# RAW DATA:
◇ ◇ ◇ ◇
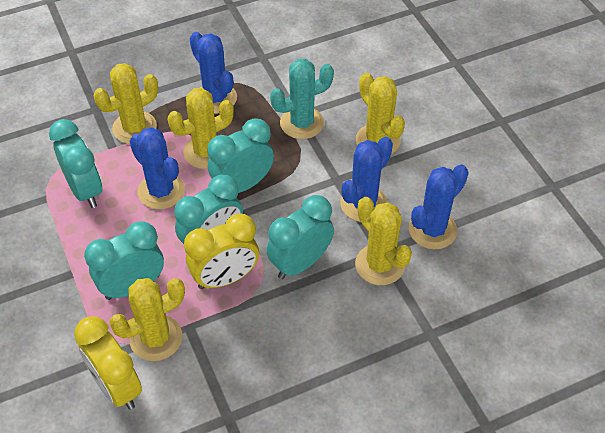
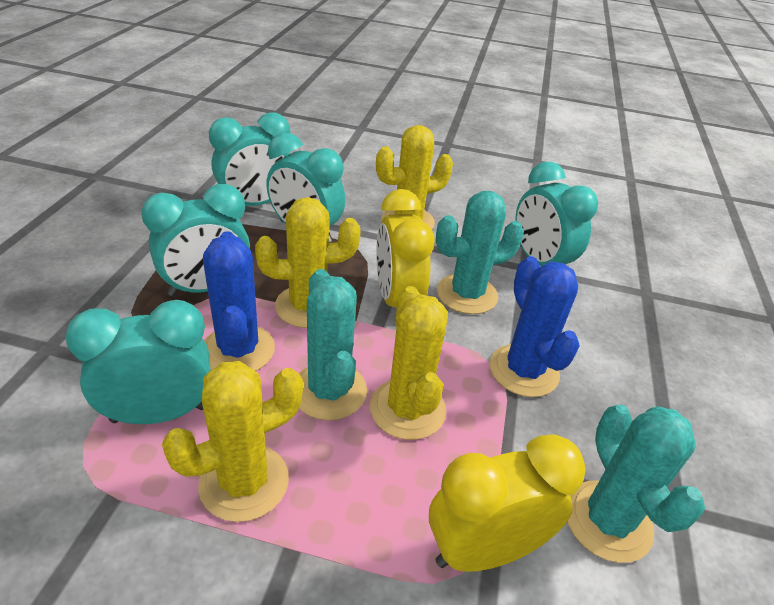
blue cactus: 4 -> 2
turquoise cactus: 1 -> 3
yellow cactus: 5 -> 4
◇ ◇ ◇ ◇
# EXERCISE DESCRIPTION:
Give the listing again exactly, excluding pictures.

# OUTPUT FOR THIS TASK:
blue cactus: 4 -> 2
turquoise cactus: 1 -> 3
yellow cactus: 5 -> 4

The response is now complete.